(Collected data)
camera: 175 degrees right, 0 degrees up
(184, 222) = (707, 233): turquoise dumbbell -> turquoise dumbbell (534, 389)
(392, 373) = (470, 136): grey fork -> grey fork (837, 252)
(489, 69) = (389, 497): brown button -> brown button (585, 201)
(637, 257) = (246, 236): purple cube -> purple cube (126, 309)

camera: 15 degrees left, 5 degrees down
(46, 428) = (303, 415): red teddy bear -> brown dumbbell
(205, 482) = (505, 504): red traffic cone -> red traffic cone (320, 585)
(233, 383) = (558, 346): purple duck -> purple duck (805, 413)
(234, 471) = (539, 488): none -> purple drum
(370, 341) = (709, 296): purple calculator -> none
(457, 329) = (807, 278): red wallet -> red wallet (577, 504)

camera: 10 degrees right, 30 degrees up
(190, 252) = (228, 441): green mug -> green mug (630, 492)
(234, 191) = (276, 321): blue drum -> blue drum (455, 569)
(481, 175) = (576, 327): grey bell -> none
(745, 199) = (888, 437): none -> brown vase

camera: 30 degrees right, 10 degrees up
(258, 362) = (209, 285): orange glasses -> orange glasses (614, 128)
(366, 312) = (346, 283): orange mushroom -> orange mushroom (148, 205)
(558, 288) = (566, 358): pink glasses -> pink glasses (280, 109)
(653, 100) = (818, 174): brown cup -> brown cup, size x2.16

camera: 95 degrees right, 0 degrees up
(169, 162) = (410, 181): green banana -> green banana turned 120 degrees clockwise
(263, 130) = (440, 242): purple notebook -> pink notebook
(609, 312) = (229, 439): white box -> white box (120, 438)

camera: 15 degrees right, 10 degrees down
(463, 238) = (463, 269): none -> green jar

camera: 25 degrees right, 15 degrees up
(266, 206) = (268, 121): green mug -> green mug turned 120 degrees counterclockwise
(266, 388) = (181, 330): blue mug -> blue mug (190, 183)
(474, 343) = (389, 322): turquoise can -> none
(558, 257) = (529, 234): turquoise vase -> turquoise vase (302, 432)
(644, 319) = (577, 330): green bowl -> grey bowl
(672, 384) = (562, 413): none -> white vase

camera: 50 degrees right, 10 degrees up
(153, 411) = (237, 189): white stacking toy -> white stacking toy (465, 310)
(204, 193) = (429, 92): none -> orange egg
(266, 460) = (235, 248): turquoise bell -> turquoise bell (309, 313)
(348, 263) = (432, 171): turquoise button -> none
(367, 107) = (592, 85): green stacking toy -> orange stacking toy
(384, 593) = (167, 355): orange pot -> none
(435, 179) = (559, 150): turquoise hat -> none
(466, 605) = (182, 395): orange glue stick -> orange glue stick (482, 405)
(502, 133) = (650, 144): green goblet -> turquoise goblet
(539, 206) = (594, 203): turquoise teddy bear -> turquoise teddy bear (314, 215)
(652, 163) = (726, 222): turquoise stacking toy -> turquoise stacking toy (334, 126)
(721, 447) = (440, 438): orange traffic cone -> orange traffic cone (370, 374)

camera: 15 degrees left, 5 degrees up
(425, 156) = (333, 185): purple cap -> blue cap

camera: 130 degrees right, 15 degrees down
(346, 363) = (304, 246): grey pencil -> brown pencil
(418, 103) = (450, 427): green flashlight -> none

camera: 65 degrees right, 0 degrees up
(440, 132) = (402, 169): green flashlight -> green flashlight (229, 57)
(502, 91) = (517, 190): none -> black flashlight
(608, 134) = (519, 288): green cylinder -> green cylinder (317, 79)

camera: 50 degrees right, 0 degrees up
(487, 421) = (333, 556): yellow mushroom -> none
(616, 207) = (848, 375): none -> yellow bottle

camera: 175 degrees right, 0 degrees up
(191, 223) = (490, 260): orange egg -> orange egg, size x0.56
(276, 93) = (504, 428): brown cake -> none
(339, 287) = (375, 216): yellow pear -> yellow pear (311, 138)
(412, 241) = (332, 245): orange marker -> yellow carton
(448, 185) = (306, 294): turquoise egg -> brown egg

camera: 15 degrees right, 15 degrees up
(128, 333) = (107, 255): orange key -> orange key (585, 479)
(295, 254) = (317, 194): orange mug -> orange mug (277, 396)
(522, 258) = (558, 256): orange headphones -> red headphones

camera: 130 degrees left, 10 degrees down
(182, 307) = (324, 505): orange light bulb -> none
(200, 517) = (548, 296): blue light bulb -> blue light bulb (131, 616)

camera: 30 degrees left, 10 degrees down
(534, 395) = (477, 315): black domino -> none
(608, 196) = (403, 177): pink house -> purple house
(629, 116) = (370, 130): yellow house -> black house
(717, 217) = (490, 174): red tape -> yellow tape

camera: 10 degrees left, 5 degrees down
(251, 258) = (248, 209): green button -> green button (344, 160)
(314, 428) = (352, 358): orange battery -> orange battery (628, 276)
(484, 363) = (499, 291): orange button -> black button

Action item
Which lines above run from the one containing "(392, 373) = (470, 136): grey" down to the one containing "camera: 15 degrees left, 5 degrees down"? Repeat exactly those, both ends included, and nothing else.

Result for this exercise
(392, 373) = (470, 136): grey fork -> grey fork (837, 252)
(489, 69) = (389, 497): brown button -> brown button (585, 201)
(637, 257) = (246, 236): purple cube -> purple cube (126, 309)

camera: 15 degrees left, 5 degrees down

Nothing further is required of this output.